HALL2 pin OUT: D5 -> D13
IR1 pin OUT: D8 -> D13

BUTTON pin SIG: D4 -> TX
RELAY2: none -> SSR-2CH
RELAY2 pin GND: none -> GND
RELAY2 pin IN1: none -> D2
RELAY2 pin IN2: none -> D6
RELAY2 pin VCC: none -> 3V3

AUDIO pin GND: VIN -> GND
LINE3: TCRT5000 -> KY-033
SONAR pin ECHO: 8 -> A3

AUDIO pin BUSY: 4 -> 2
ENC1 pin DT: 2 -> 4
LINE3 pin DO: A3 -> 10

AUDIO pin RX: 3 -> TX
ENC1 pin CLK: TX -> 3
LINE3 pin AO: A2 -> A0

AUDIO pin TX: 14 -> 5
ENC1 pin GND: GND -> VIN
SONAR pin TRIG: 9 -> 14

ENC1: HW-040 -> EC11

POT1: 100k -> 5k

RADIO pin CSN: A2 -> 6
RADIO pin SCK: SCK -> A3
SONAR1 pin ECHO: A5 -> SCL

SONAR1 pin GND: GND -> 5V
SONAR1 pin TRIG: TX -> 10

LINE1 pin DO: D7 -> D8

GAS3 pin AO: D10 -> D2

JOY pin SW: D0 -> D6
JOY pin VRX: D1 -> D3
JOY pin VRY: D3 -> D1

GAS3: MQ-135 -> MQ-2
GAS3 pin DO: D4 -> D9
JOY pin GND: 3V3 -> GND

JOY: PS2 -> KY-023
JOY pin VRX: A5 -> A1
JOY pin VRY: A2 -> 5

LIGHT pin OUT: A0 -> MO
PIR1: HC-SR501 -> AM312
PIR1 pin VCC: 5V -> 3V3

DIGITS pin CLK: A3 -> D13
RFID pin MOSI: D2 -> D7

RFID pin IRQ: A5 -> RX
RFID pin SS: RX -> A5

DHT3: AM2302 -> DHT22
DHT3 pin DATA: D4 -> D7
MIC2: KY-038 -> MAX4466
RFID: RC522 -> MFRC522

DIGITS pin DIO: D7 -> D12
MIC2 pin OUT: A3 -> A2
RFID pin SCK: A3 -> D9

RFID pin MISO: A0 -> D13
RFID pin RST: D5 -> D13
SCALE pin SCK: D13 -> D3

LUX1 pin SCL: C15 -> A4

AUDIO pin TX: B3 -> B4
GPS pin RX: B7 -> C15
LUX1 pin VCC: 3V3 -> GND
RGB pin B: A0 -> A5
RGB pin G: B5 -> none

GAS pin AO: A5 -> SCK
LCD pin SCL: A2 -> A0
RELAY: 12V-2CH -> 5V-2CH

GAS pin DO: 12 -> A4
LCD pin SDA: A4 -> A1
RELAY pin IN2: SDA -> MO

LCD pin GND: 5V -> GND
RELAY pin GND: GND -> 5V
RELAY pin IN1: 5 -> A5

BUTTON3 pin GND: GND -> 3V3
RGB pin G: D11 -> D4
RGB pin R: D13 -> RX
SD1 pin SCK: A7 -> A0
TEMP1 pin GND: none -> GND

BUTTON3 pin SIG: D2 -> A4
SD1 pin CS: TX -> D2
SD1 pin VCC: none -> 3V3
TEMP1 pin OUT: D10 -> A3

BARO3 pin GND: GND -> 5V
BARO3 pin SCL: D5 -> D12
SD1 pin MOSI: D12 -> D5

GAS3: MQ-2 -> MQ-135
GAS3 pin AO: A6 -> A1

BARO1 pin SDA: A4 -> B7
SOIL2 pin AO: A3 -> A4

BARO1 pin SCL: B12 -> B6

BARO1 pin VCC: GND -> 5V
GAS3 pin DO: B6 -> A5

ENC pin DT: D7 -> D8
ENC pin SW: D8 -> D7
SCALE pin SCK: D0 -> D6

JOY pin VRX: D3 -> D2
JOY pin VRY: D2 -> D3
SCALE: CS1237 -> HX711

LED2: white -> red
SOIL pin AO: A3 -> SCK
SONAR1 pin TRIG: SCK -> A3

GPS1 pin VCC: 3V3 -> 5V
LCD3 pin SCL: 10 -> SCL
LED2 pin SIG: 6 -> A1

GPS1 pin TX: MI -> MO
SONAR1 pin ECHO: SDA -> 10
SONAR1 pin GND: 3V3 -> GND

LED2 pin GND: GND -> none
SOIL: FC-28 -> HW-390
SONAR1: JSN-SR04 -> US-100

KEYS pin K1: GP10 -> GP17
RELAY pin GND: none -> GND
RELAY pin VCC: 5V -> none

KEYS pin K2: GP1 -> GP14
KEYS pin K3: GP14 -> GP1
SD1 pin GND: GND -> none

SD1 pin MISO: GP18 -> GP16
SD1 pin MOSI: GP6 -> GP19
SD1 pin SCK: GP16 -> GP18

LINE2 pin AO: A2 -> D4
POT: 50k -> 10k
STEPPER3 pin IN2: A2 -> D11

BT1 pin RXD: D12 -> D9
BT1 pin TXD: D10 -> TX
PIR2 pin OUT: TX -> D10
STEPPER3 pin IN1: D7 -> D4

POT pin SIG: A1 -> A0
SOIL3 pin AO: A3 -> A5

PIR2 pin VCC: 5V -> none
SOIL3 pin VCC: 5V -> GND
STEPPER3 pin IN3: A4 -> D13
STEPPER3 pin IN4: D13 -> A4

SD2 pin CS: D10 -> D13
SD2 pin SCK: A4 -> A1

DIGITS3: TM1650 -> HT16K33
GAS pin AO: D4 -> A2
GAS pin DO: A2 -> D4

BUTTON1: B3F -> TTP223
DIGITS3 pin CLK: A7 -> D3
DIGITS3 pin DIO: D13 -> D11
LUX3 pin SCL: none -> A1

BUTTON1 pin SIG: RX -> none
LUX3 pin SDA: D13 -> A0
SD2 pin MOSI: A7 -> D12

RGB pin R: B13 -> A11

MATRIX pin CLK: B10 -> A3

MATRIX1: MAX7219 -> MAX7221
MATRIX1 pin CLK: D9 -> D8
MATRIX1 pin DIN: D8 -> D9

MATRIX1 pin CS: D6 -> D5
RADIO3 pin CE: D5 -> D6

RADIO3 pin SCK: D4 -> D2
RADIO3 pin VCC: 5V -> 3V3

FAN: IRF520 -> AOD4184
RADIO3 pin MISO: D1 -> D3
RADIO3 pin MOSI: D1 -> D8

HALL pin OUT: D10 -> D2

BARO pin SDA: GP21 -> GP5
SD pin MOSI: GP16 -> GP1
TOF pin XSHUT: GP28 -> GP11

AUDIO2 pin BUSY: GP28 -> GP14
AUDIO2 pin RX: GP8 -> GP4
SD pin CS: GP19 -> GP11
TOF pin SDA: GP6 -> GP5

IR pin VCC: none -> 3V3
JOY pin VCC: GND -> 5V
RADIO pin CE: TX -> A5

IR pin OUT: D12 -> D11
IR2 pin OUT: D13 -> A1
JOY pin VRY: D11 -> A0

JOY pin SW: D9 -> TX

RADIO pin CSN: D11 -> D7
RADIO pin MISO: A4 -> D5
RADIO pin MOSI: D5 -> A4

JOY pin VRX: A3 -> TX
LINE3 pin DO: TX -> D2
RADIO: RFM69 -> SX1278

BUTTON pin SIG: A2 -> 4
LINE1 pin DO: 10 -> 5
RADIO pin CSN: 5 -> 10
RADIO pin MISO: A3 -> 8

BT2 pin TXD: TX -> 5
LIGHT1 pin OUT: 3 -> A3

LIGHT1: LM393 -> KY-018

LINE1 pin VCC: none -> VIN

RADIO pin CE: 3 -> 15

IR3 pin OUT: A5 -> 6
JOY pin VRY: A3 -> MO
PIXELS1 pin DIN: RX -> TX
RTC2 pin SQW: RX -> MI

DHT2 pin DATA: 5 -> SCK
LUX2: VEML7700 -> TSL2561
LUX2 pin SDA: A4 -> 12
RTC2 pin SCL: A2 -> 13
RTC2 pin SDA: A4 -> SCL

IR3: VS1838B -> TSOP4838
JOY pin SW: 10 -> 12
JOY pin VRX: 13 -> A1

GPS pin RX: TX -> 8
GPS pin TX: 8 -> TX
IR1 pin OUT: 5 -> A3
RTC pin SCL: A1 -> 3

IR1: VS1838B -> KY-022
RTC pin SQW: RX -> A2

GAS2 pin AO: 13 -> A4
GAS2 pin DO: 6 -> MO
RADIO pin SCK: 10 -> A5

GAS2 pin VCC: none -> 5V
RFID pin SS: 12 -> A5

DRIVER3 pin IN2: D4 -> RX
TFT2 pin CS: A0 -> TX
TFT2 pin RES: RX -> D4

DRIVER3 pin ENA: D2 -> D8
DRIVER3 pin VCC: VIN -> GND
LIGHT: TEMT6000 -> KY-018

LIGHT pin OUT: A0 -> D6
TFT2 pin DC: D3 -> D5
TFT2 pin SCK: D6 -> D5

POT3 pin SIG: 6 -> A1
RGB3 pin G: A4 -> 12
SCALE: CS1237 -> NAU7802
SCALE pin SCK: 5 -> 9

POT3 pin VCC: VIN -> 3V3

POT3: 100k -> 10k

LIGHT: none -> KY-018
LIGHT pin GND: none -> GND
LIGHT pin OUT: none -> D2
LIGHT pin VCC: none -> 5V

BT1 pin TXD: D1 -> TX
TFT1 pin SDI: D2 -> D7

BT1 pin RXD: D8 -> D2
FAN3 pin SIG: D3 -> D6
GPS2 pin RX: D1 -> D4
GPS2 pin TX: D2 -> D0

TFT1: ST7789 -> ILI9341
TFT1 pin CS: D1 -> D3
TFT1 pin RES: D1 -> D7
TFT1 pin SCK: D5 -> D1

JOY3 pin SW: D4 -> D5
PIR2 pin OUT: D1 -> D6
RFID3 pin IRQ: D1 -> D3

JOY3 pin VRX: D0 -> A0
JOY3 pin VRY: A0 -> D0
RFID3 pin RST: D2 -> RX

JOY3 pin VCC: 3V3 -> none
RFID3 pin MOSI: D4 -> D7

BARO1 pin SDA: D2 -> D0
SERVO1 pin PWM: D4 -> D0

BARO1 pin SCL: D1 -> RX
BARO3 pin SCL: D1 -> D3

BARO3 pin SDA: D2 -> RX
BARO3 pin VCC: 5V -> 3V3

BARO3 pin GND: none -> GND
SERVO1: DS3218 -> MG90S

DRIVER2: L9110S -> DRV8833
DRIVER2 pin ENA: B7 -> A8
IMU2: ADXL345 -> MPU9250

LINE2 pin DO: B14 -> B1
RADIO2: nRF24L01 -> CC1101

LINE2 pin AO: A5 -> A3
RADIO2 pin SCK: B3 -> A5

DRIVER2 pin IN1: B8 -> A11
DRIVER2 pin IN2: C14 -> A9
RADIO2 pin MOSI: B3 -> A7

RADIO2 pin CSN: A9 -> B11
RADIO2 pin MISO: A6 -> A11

▬▬▬

## Work task
With the line holding "JOY pin VCC: GND -> 5V" as the first and the line holding "TFT2 pin CS: A0 -> TX" as the last, please transcribe exactly the lines of the material above in that range and nothing else.

## Response to the task
JOY pin VCC: GND -> 5V
RADIO pin CE: TX -> A5

IR pin OUT: D12 -> D11
IR2 pin OUT: D13 -> A1
JOY pin VRY: D11 -> A0

JOY pin SW: D9 -> TX

RADIO pin CSN: D11 -> D7
RADIO pin MISO: A4 -> D5
RADIO pin MOSI: D5 -> A4

JOY pin VRX: A3 -> TX
LINE3 pin DO: TX -> D2
RADIO: RFM69 -> SX1278

BUTTON pin SIG: A2 -> 4
LINE1 pin DO: 10 -> 5
RADIO pin CSN: 5 -> 10
RADIO pin MISO: A3 -> 8

BT2 pin TXD: TX -> 5
LIGHT1 pin OUT: 3 -> A3

LIGHT1: LM393 -> KY-018

LINE1 pin VCC: none -> VIN

RADIO pin CE: 3 -> 15

IR3 pin OUT: A5 -> 6
JOY pin VRY: A3 -> MO
PIXELS1 pin DIN: RX -> TX
RTC2 pin SQW: RX -> MI

DHT2 pin DATA: 5 -> SCK
LUX2: VEML7700 -> TSL2561
LUX2 pin SDA: A4 -> 12
RTC2 pin SCL: A2 -> 13
RTC2 pin SDA: A4 -> SCL

IR3: VS1838B -> TSOP4838
JOY pin SW: 10 -> 12
JOY pin VRX: 13 -> A1

GPS pin RX: TX -> 8
GPS pin TX: 8 -> TX
IR1 pin OUT: 5 -> A3
RTC pin SCL: A1 -> 3

IR1: VS1838B -> KY-022
RTC pin SQW: RX -> A2

GAS2 pin AO: 13 -> A4
GAS2 pin DO: 6 -> MO
RADIO pin SCK: 10 -> A5

GAS2 pin VCC: none -> 5V
RFID pin SS: 12 -> A5

DRIVER3 pin IN2: D4 -> RX
TFT2 pin CS: A0 -> TX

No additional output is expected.